Exercise
What the response needs is every record, repeated verbatim, and no images.

Dataset excerpts
────────────────────
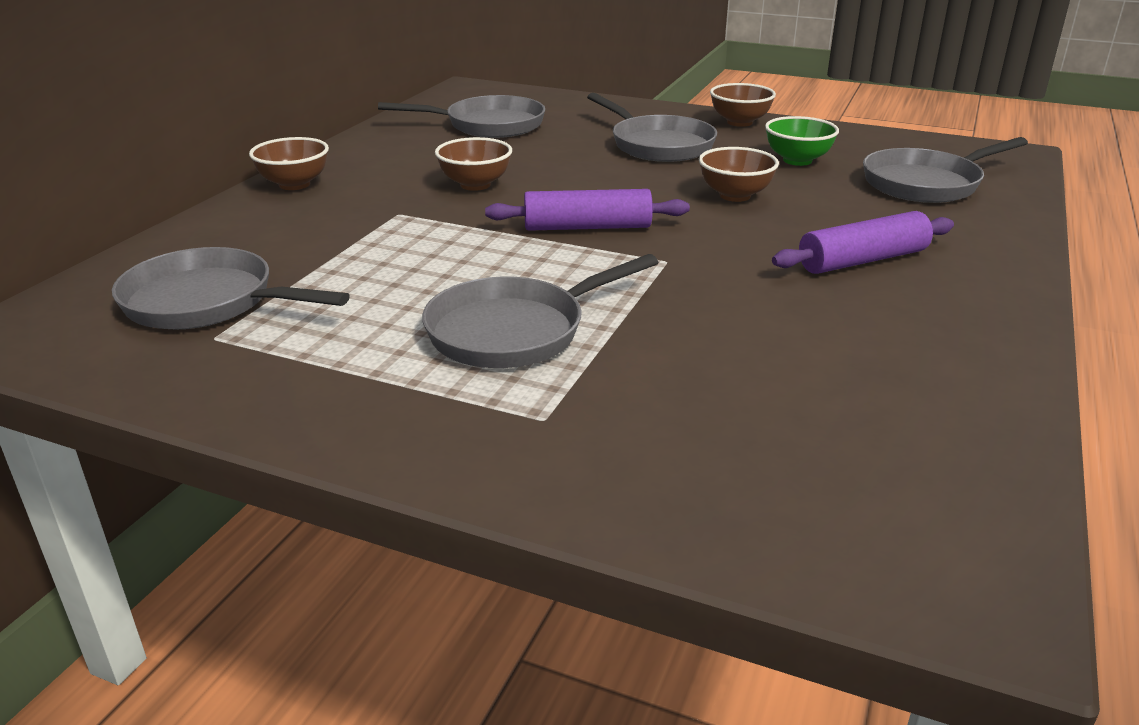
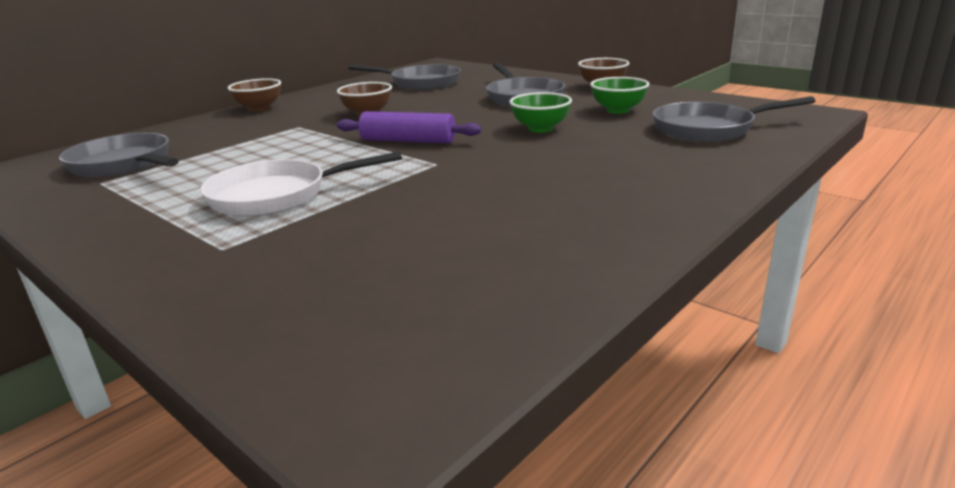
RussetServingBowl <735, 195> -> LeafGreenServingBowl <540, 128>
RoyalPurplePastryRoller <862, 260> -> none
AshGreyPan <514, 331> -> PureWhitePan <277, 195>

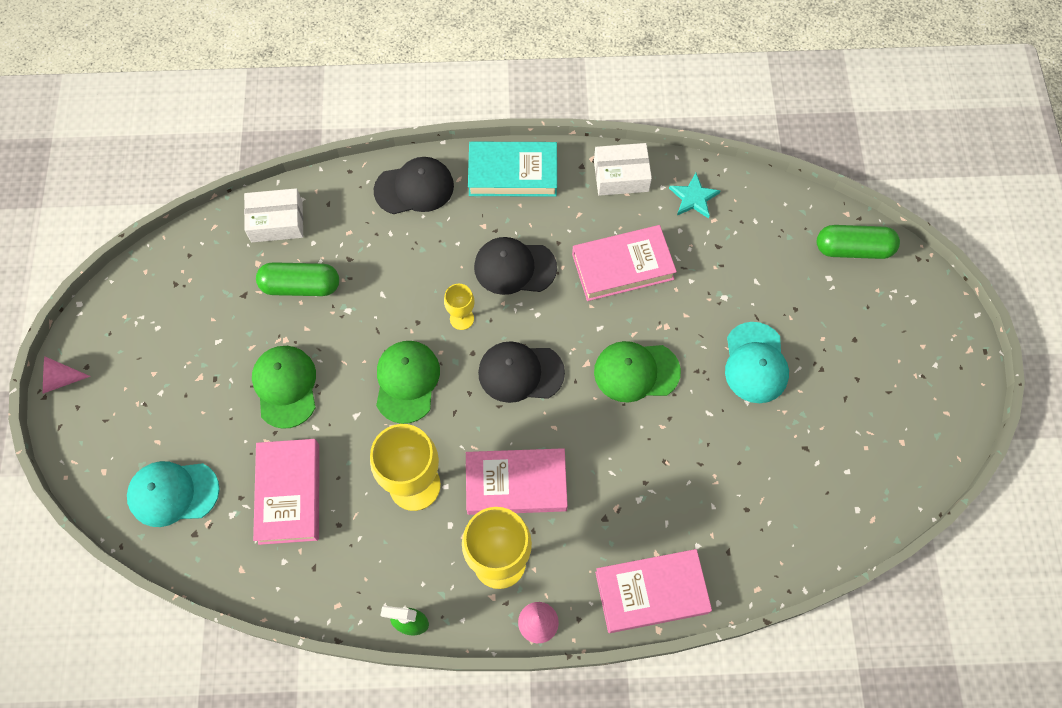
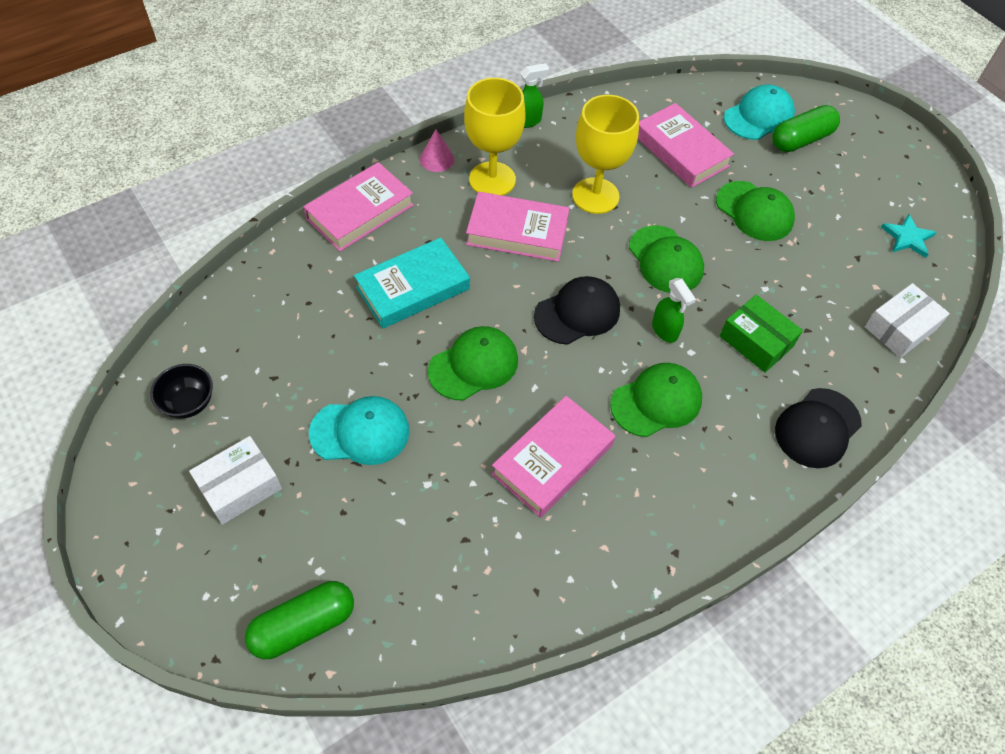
TurquoiseHardcover <513, 173> -> TurquoiseHardcover <413, 288>, moved
PureWhiteParcel <621, 176> -> PureWhiteParcel <239, 486>, moved
TurquoiseStarShape <693, 198> -> TurquoiseStarShape <907, 238>, moved
JetBlackBaseballCap <514, 267> -> LeafGreenBaseballCap <656, 401>
LeafGreenPillShape <301, 286> -> LeafGreenPillShape <801, 140>, moved
GoldenWineGlass <461, 318> -> LeafGreenSprayer <665, 331>
TurquoiseBaseballCap <755, 363> -> TurquoiseBaseballCap <360, 432>, 120 degrees clockwise
RosySolidCone <60, 379> -> none
RosyHardcover <516, 484> -> RosyHardcover <517, 232>, 45 degrees clockwise
none -> LeafGreenParcel <756, 341>
none -> JetBlackServingBowl <189, 403>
────────────────────
Result for this exercise
RussetServingBowl <735, 195> -> LeafGreenServingBowl <540, 128>
RoyalPurplePastryRoller <862, 260> -> none
AshGreyPan <514, 331> -> PureWhitePan <277, 195>

TurquoiseHardcover <513, 173> -> TurquoiseHardcover <413, 288>, moved
PureWhiteParcel <621, 176> -> PureWhiteParcel <239, 486>, moved
TurquoiseStarShape <693, 198> -> TurquoiseStarShape <907, 238>, moved
JetBlackBaseballCap <514, 267> -> LeafGreenBaseballCap <656, 401>
LeafGreenPillShape <301, 286> -> LeafGreenPillShape <801, 140>, moved
GoldenWineGlass <461, 318> -> LeafGreenSprayer <665, 331>
TurquoiseBaseballCap <755, 363> -> TurquoiseBaseballCap <360, 432>, 120 degrees clockwise
RosySolidCone <60, 379> -> none
RosyHardcover <516, 484> -> RosyHardcover <517, 232>, 45 degrees clockwise
none -> LeafGreenParcel <756, 341>
none -> JetBlackServingBowl <189, 403>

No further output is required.